MATERIAL FOR THIS EXERCISE »
★ ★ ★

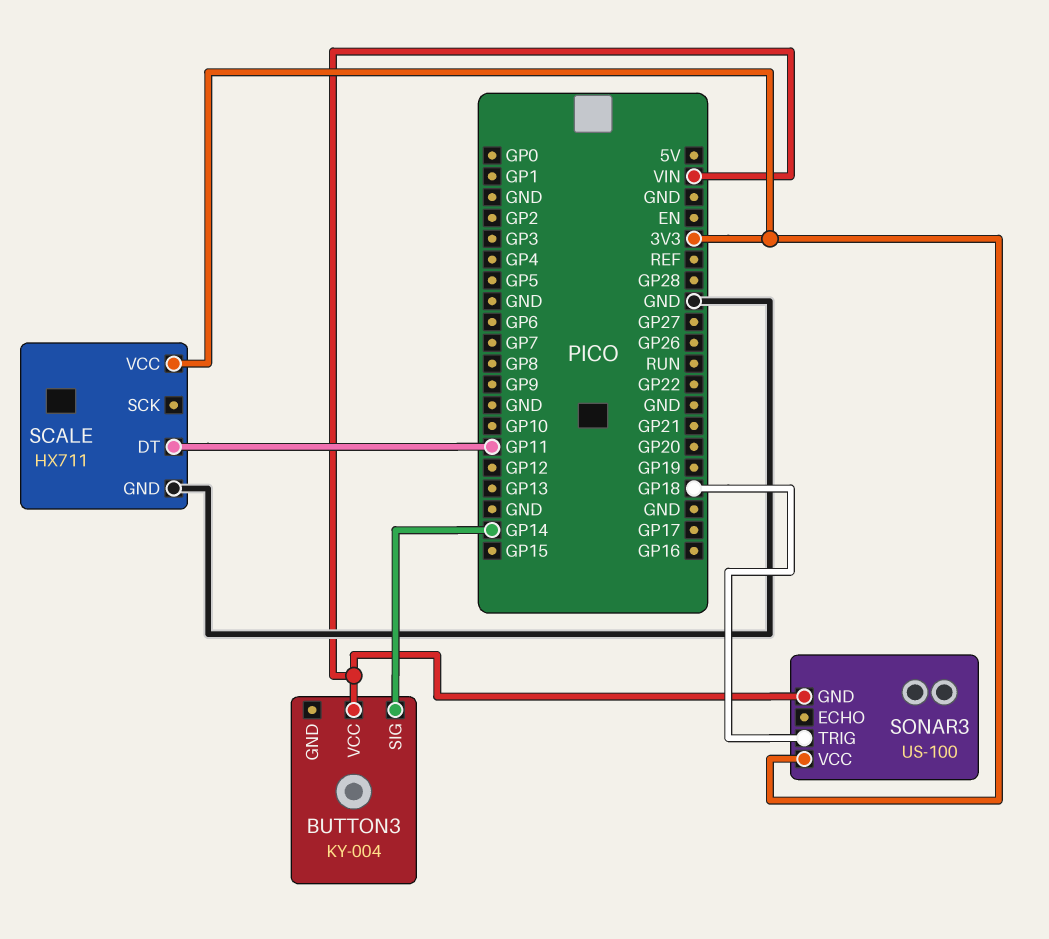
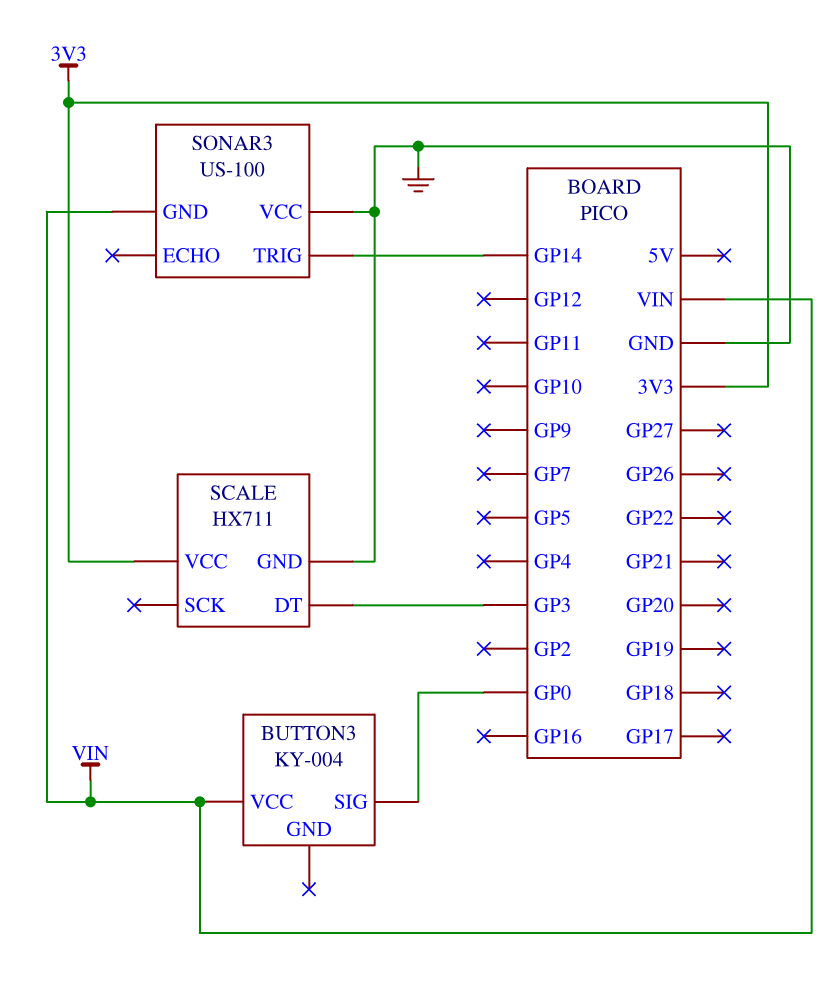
BUTTON3 pin SIG: GP14 -> GP0
SCALE pin DT: GP11 -> GP3
SONAR3 pin TRIG: GP18 -> GP14
SONAR3 pin VCC: 3V3 -> GND

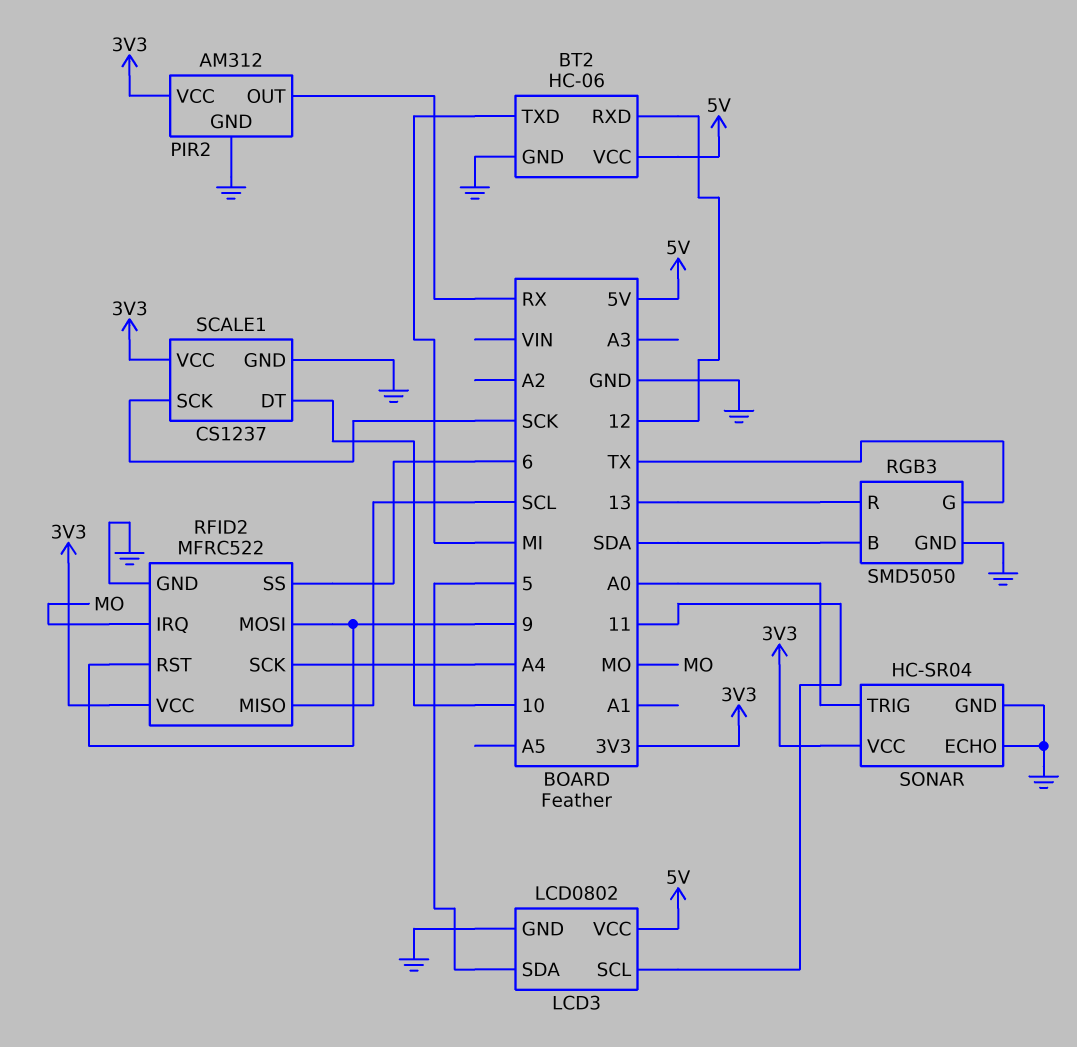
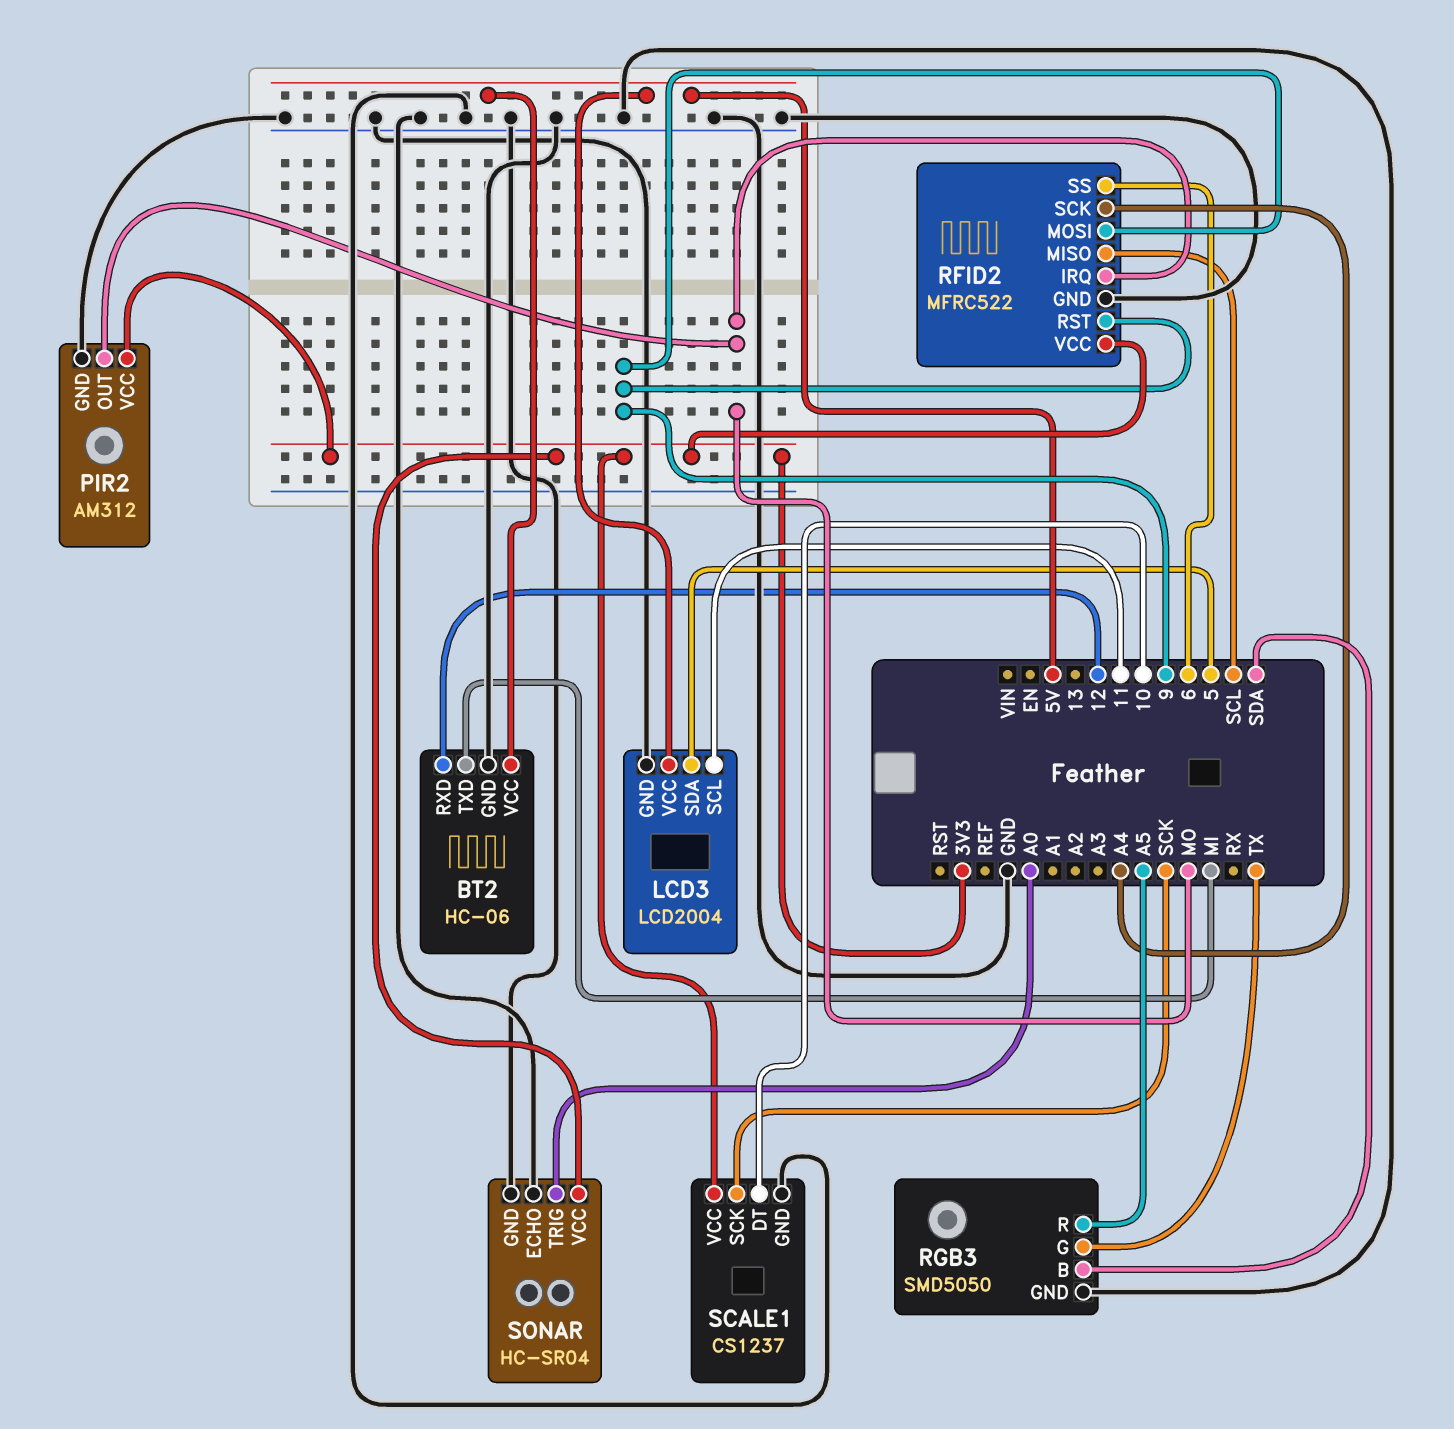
LCD3: LCD0802 -> LCD2004
PIR2 pin OUT: RX -> MO
RGB3 pin R: 13 -> A5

★ ★ ★

WHAT TO WORK ON »
Give back exactly the lines from the line with "SONAR3 pin TRIG: GP18 -> GP14" through the final line of the entries above, and keep pictures out of the copy.

EXERCISE RESPONSE »
SONAR3 pin TRIG: GP18 -> GP14
SONAR3 pin VCC: 3V3 -> GND

LCD3: LCD0802 -> LCD2004
PIR2 pin OUT: RX -> MO
RGB3 pin R: 13 -> A5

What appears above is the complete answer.